WHAT TO WORK ON:
Make an exact copy of each entry, leaving out every picture.
━━━ DATA FOR PROCESSING ━━━
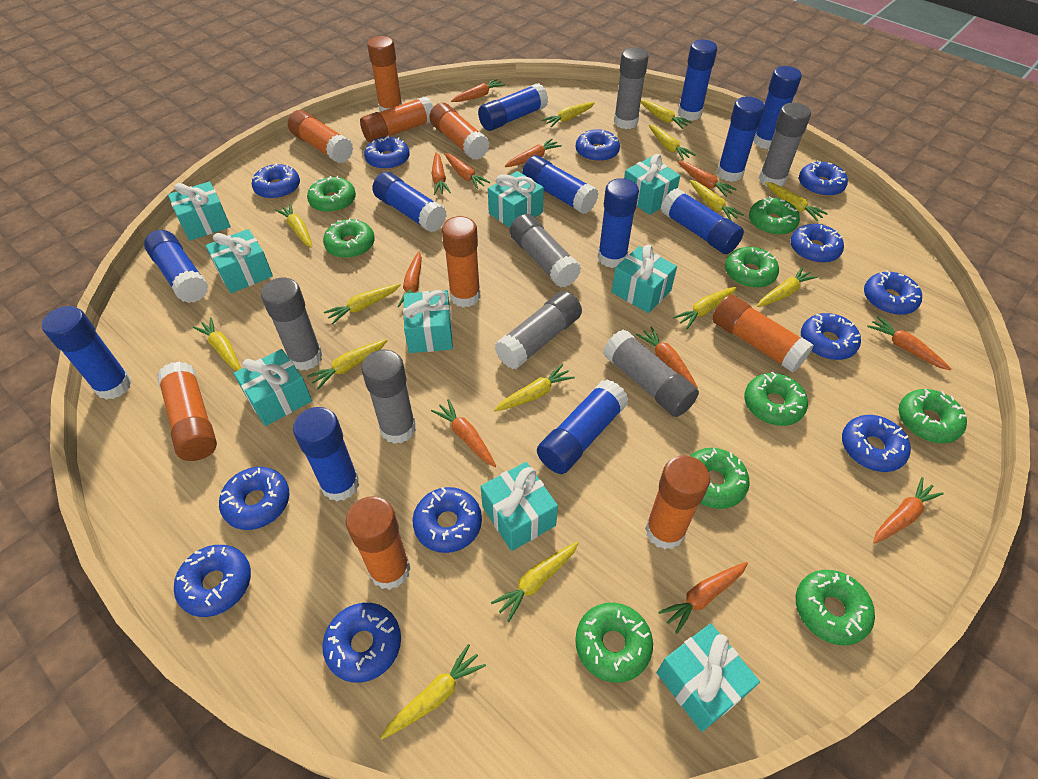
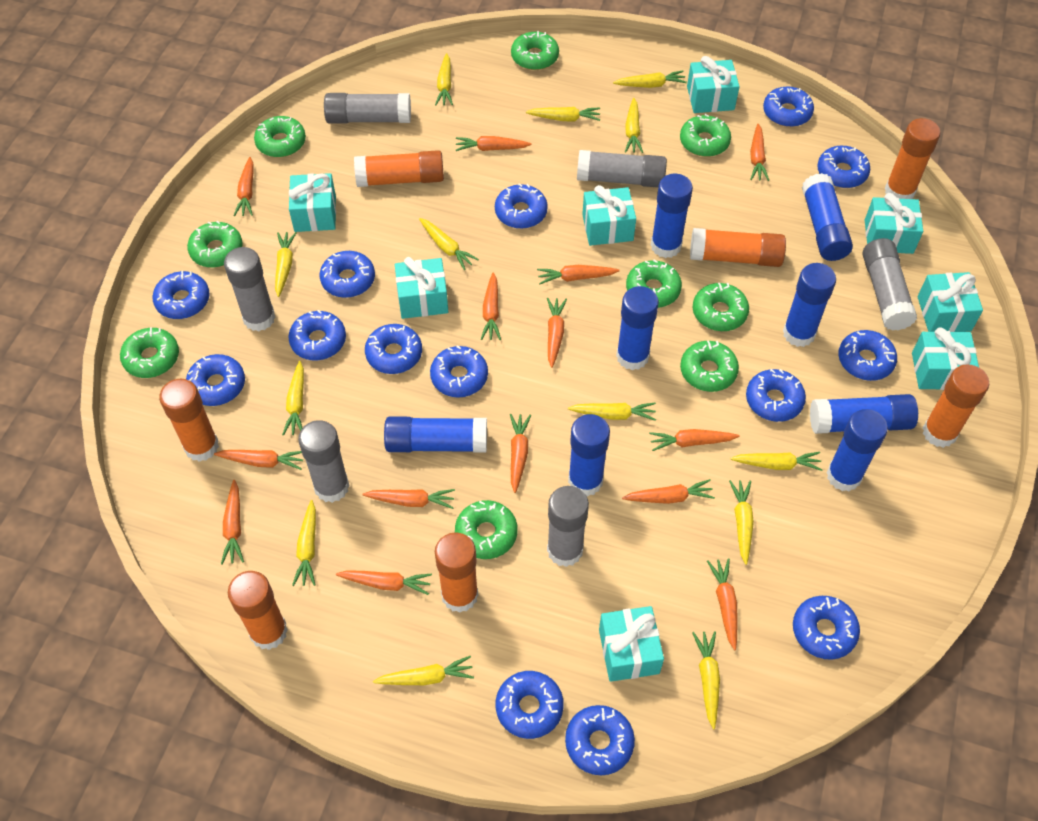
blue donut: 12 -> 14
blue glue stick: 12 -> 8
grey glue stick: 7 -> 6
orange carrot: 11 -> 14
orange glue stick: 9 -> 7
turquoise gift: 9 -> 8
yellow carrot: 14 -> 13

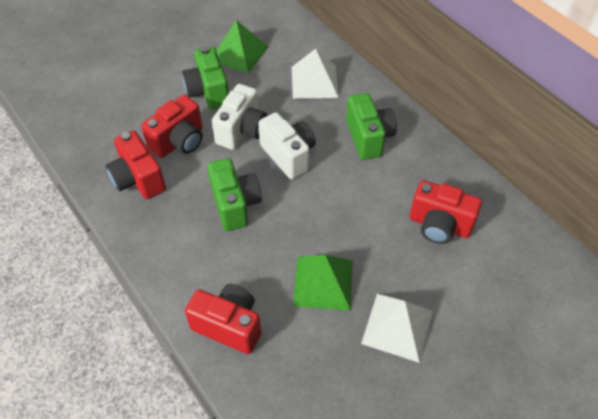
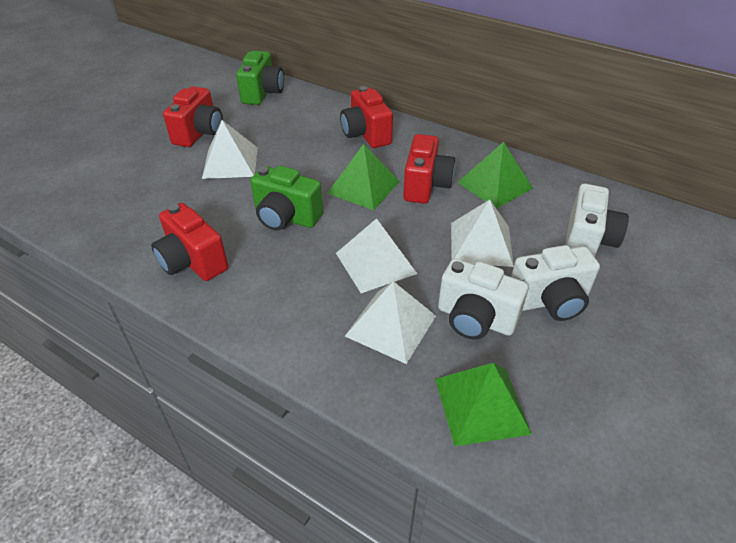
green camera: 3 -> 2
green pyramid: 2 -> 3
white camera: 2 -> 3
white pyramid: 2 -> 4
━━━
TASK ANSWER:
blue donut: 12 -> 14
blue glue stick: 12 -> 8
grey glue stick: 7 -> 6
orange carrot: 11 -> 14
orange glue stick: 9 -> 7
turquoise gift: 9 -> 8
yellow carrot: 14 -> 13

green camera: 3 -> 2
green pyramid: 2 -> 3
white camera: 2 -> 3
white pyramid: 2 -> 4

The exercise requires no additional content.